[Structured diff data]
——
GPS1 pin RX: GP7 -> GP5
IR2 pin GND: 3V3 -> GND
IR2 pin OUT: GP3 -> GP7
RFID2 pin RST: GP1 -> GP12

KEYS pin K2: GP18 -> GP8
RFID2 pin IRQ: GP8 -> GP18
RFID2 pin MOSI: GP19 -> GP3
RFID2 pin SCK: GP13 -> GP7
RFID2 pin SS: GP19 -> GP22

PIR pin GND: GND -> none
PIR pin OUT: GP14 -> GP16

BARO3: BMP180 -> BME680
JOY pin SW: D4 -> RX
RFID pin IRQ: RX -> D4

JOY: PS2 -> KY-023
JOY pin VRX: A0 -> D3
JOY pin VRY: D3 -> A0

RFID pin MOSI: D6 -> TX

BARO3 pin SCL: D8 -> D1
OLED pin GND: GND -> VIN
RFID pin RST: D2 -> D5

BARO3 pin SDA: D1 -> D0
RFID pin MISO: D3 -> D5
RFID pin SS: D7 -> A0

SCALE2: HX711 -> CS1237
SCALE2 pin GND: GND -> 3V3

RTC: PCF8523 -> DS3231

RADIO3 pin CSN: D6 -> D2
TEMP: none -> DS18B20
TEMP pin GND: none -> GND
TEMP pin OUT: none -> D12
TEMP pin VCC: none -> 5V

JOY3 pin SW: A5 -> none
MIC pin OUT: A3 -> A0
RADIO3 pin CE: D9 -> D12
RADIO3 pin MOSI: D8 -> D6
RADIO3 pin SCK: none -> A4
——
→ Exercise
Give back the line containing "RTC: PCF8523 -> DS3231" and all the lines after it through the end of the records, unchanged.

→ Task solution
RTC: PCF8523 -> DS3231

RADIO3 pin CSN: D6 -> D2
TEMP: none -> DS18B20
TEMP pin GND: none -> GND
TEMP pin OUT: none -> D12
TEMP pin VCC: none -> 5V

JOY3 pin SW: A5 -> none
MIC pin OUT: A3 -> A0
RADIO3 pin CE: D9 -> D12
RADIO3 pin MOSI: D8 -> D6
RADIO3 pin SCK: none -> A4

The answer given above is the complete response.